> [Exercise]:
Could you repeat all of the entries below word for word, apart from the pictures?

> [Extracted material]:
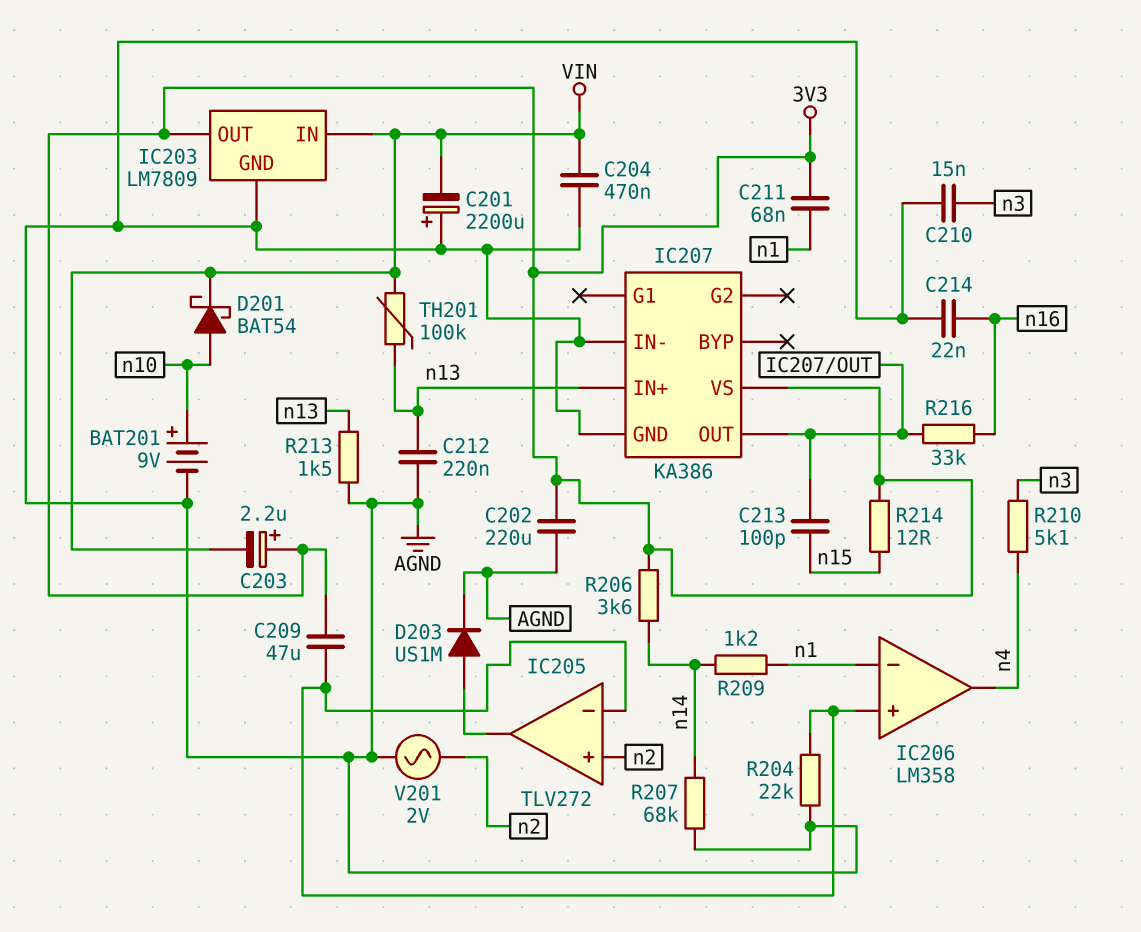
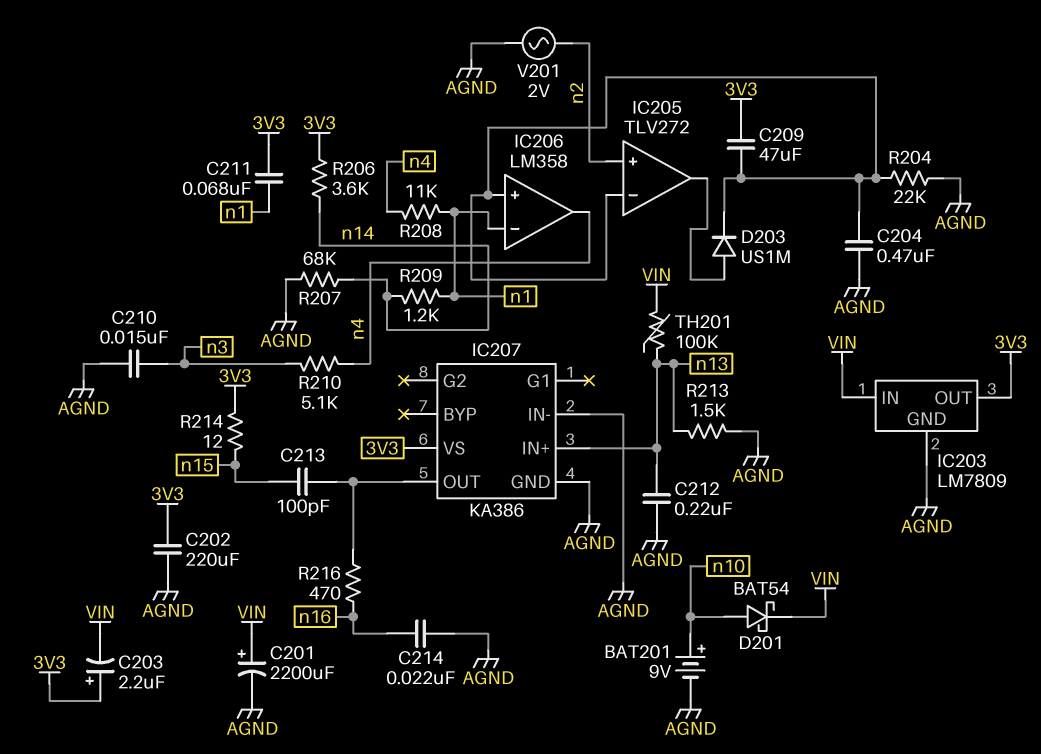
C201: 2200uF (plus AGND, minus VIN) -> 2200uF (plus VIN, minus AGND)
C204: 470nF (AGND, VIN) -> 470nF (AGND, IC205/in-)
D203: diode US1M (A IC205/out, K AGND) -> diode US1M (A IC205/out, K IC205/in-)
R208: none -> 11k (n1, n4)
R216: 33k (IC207/OUT, n16) -> 470 (IC207/OUT, n16)

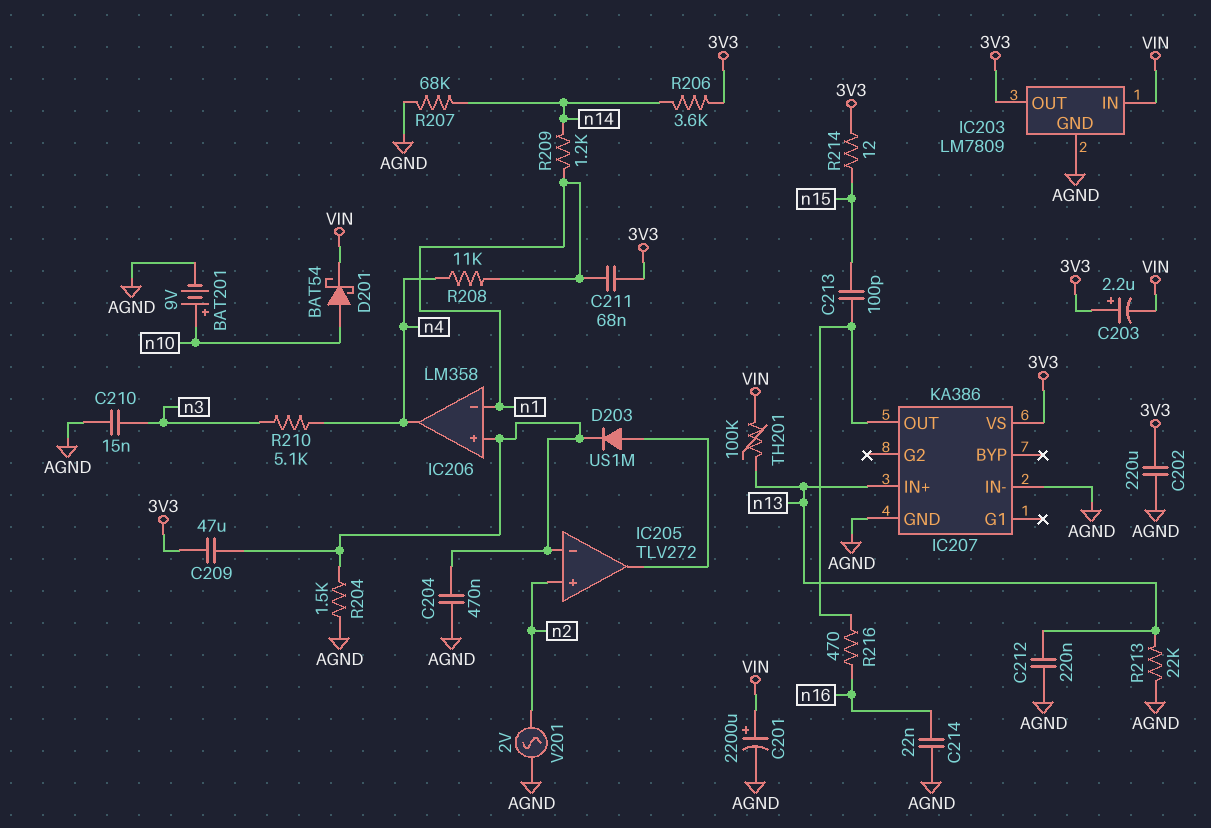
R204: 22k (AGND, IC205/in-) -> 1.5k (AGND, IC205/in-)
R213: 1.5k (AGND, n13) -> 22k (AGND, n13)

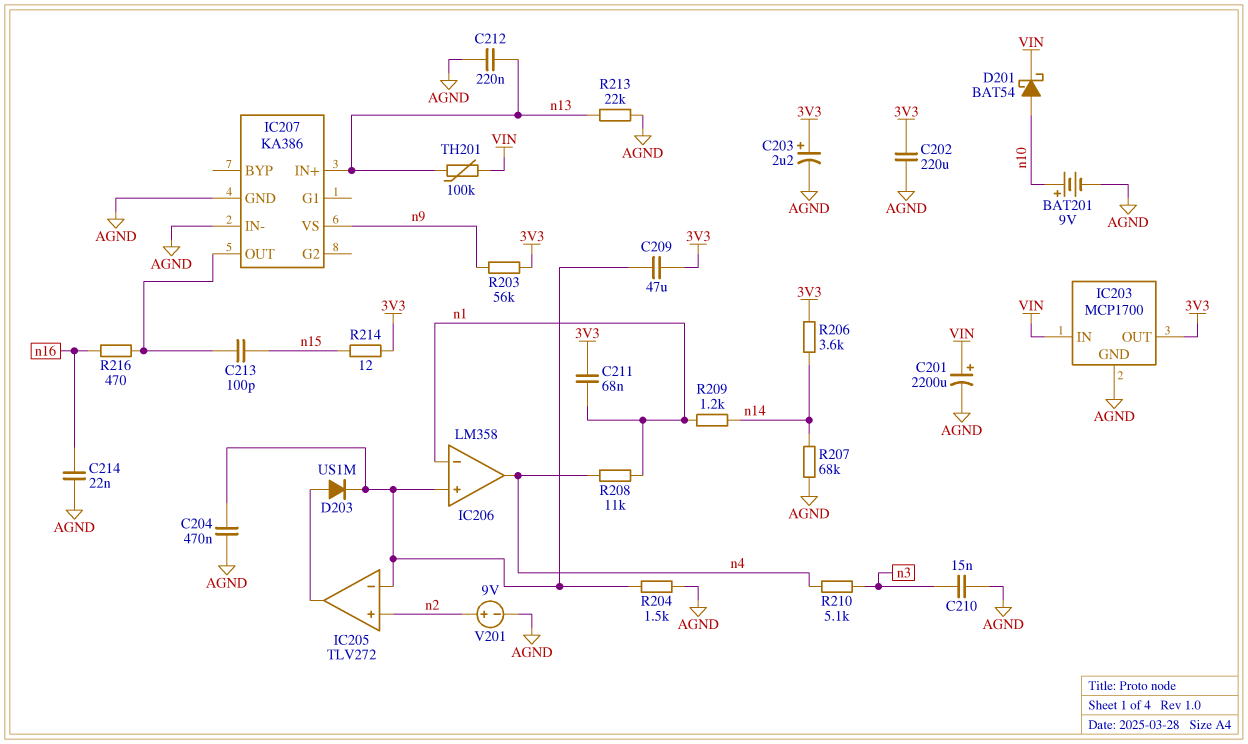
C203: 2.2uF (plus 3V3, minus VIN) -> 2.2uF (plus 3V3, minus AGND)
IC203: LM7809 -> MCP1700
IC207 pin VS: 3V3 -> n9
R203: none -> 56k (3V3, n9)
V201: AC 2V (AGND, n2) -> 9V (plus n2, minus AGND)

> [Answer to this problem]:
C201: 2200uF (plus AGND, minus VIN) -> 2200uF (plus VIN, minus AGND)
C204: 470nF (AGND, VIN) -> 470nF (AGND, IC205/in-)
D203: diode US1M (A IC205/out, K AGND) -> diode US1M (A IC205/out, K IC205/in-)
R208: none -> 11k (n1, n4)
R216: 33k (IC207/OUT, n16) -> 470 (IC207/OUT, n16)

R204: 22k (AGND, IC205/in-) -> 1.5k (AGND, IC205/in-)
R213: 1.5k (AGND, n13) -> 22k (AGND, n13)

C203: 2.2uF (plus 3V3, minus VIN) -> 2.2uF (plus 3V3, minus AGND)
IC203: LM7809 -> MCP1700
IC207 pin VS: 3V3 -> n9
R203: none -> 56k (3V3, n9)
V201: AC 2V (AGND, n2) -> 9V (plus n2, minus AGND)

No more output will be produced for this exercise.